(WHAT IS BEING ASKED): Copy verbatim the block of lines in the entries below whose first line contains "C9: 100nF (GND, VTH) -> none" and whose last line contains "U3 pin OUT: GND -> 5V". Leave out all other lines.

(INFORMATION PROVIDED):
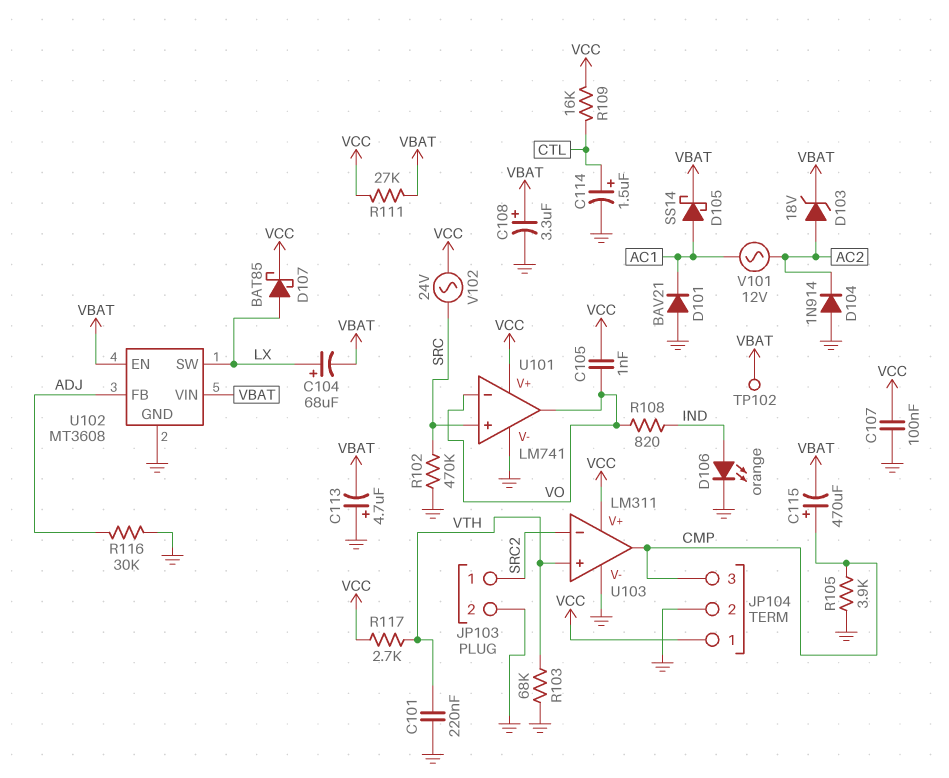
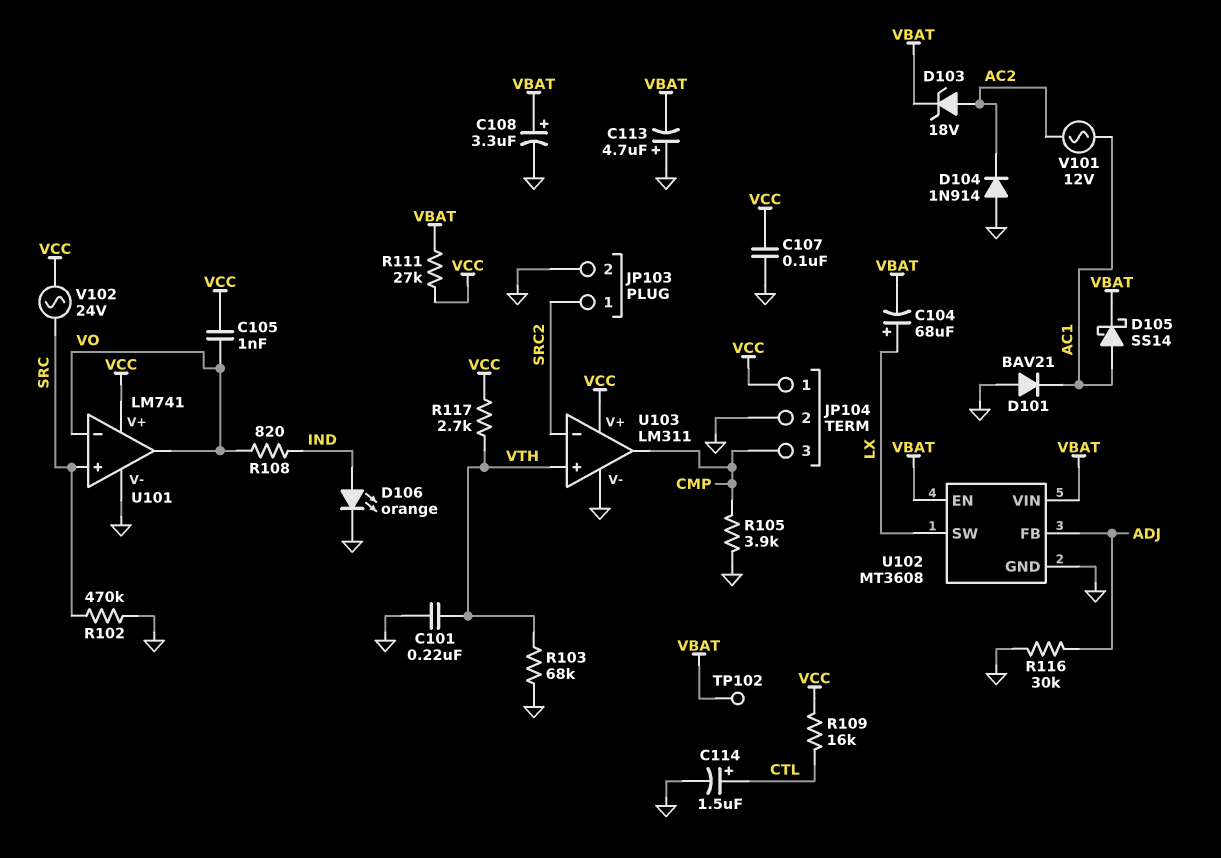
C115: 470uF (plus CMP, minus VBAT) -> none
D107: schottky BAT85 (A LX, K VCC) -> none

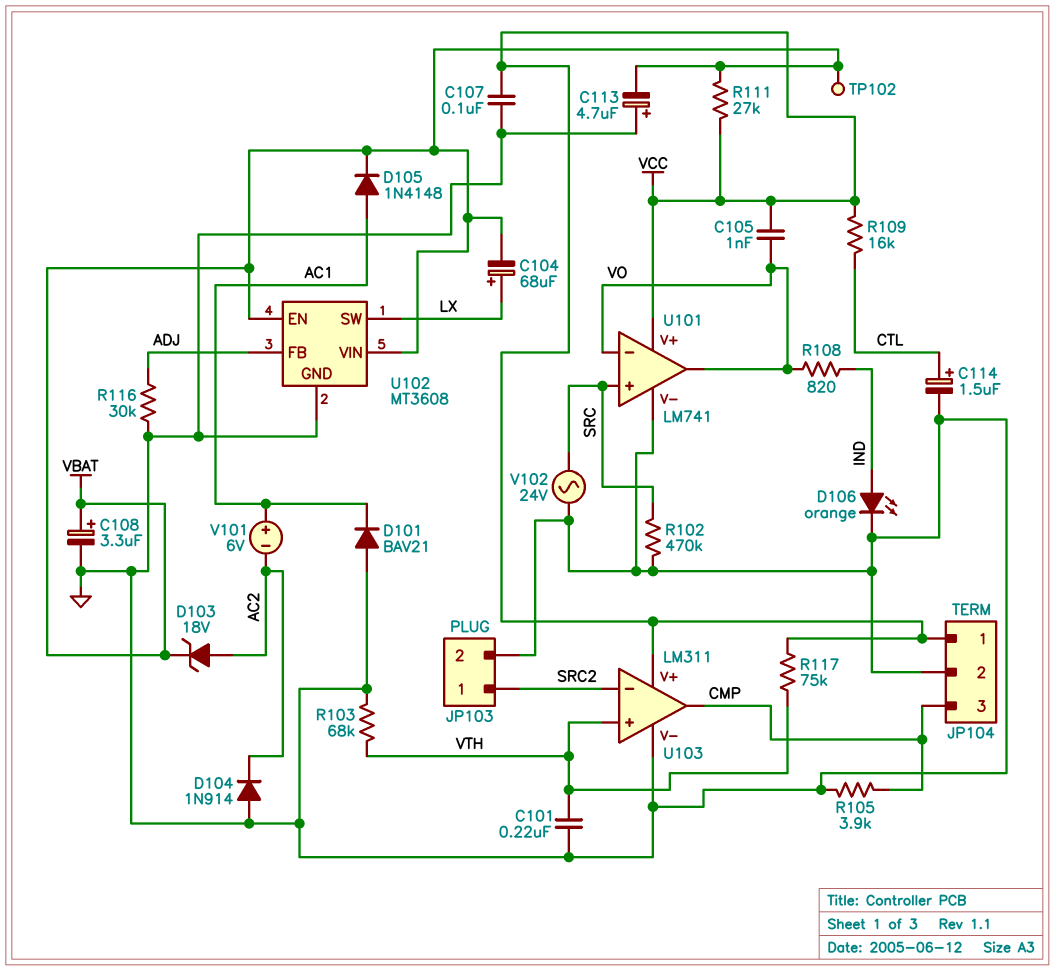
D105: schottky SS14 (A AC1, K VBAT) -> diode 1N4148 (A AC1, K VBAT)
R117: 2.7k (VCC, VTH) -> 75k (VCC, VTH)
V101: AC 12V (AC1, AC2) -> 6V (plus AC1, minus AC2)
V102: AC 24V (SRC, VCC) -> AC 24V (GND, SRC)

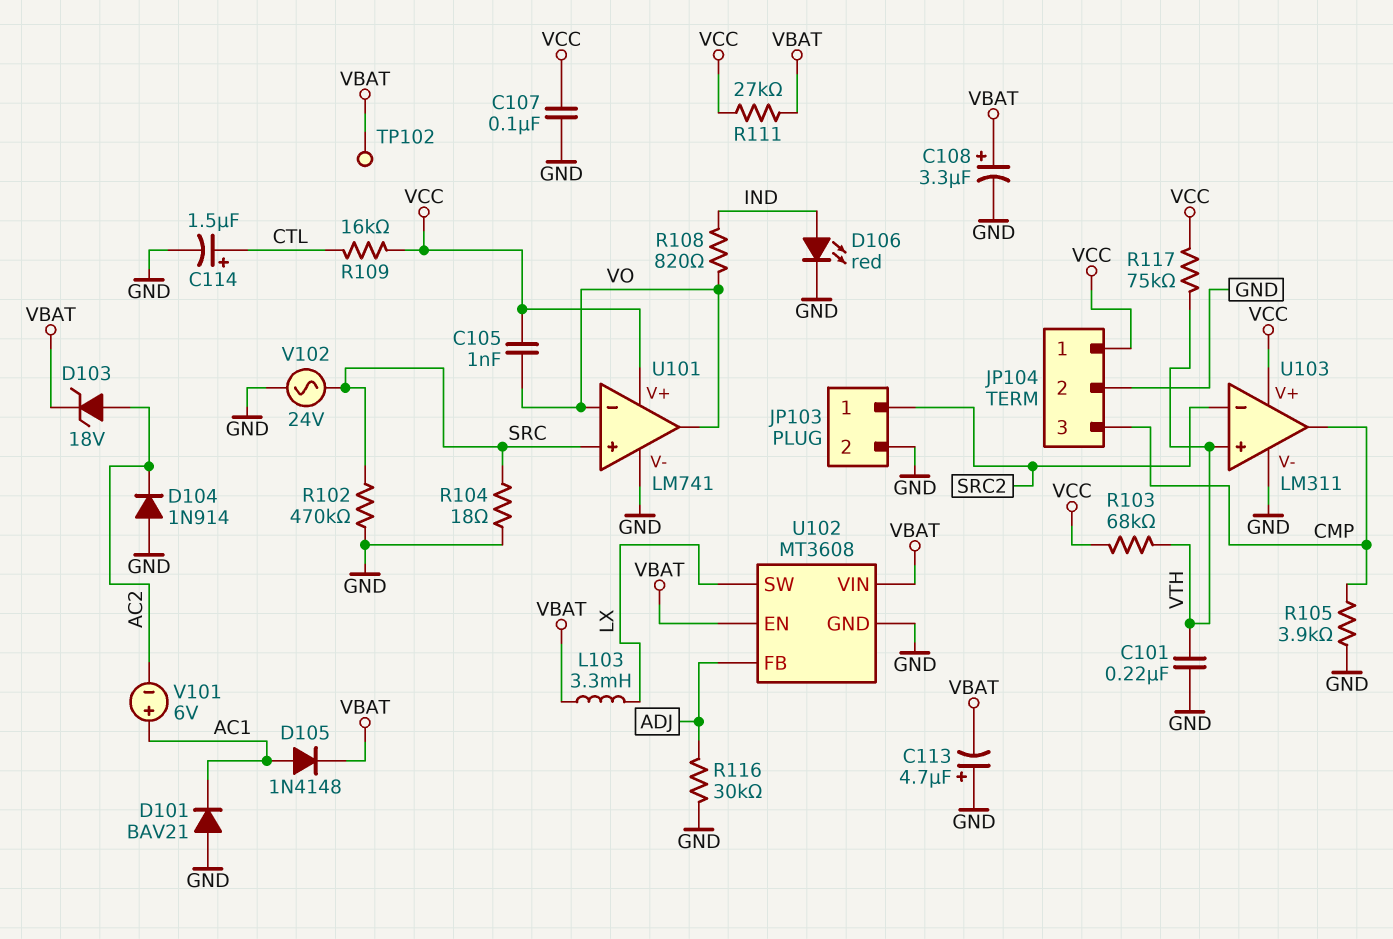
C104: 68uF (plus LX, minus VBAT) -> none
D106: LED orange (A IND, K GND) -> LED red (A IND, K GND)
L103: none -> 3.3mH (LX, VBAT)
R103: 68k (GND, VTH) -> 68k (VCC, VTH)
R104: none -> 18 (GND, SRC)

==

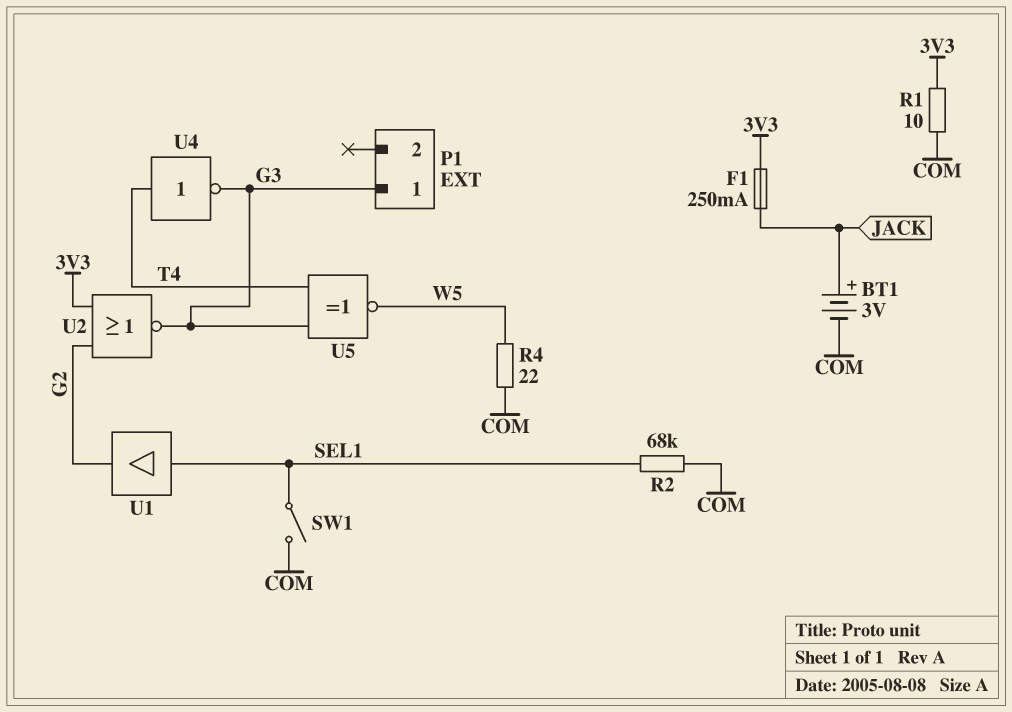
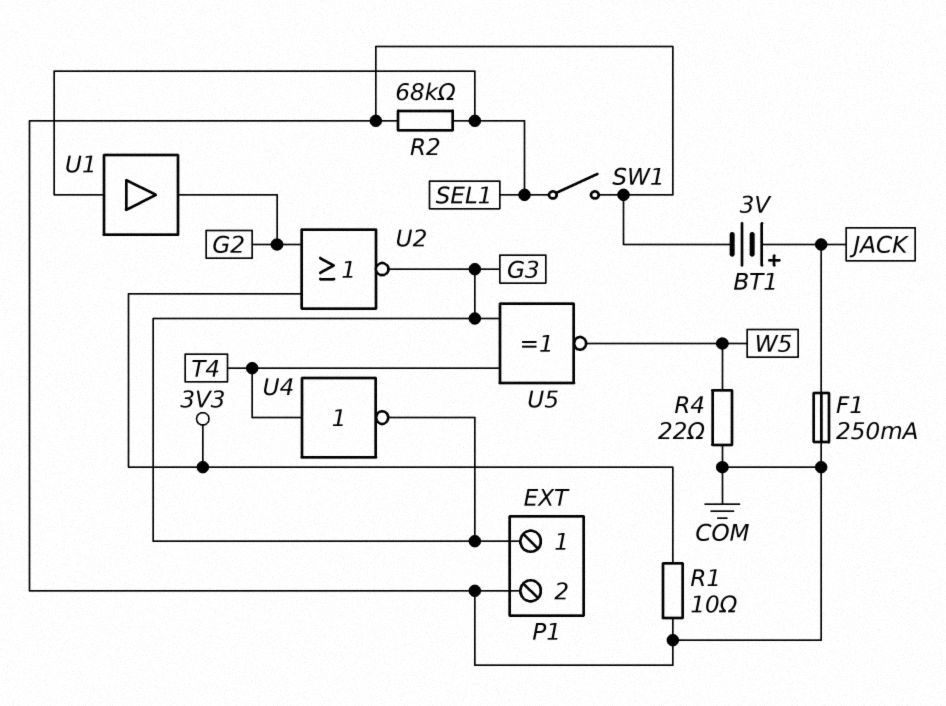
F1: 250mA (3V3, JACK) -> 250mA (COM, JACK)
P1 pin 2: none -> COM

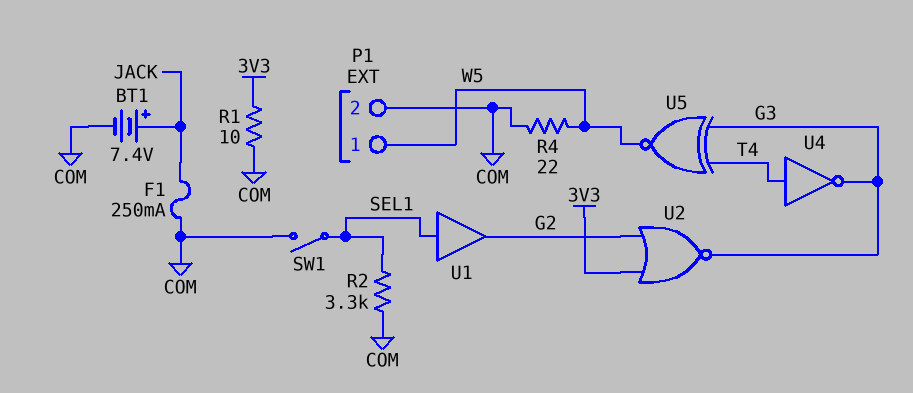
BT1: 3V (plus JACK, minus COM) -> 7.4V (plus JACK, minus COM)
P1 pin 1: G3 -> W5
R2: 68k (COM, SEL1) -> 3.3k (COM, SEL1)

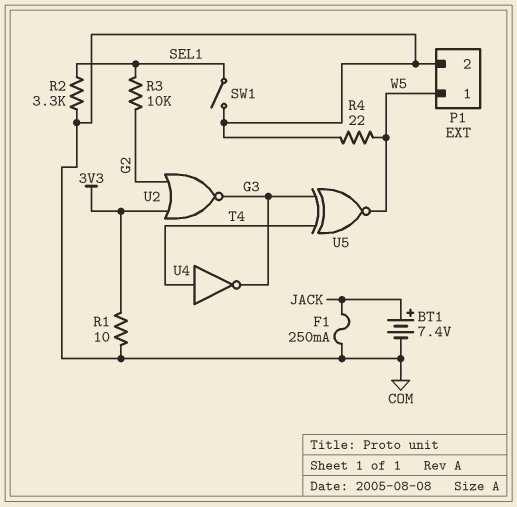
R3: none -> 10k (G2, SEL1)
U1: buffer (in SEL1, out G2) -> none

* * *

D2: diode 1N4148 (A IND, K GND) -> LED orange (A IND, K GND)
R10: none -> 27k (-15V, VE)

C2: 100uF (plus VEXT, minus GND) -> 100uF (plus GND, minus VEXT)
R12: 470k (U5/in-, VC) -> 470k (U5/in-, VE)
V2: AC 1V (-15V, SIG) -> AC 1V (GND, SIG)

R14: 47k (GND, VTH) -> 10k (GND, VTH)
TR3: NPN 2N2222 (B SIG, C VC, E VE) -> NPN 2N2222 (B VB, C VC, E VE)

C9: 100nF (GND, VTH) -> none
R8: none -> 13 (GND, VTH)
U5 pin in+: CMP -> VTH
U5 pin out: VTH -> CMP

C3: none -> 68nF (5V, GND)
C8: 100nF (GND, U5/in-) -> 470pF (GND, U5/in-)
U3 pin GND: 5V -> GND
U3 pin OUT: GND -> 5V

(WRITTEN REPLY):
C9: 100nF (GND, VTH) -> none
R8: none -> 13 (GND, VTH)
U5 pin in+: CMP -> VTH
U5 pin out: VTH -> CMP

C3: none -> 68nF (5V, GND)
C8: 100nF (GND, U5/in-) -> 470pF (GND, U5/in-)
U3 pin GND: 5V -> GND
U3 pin OUT: GND -> 5V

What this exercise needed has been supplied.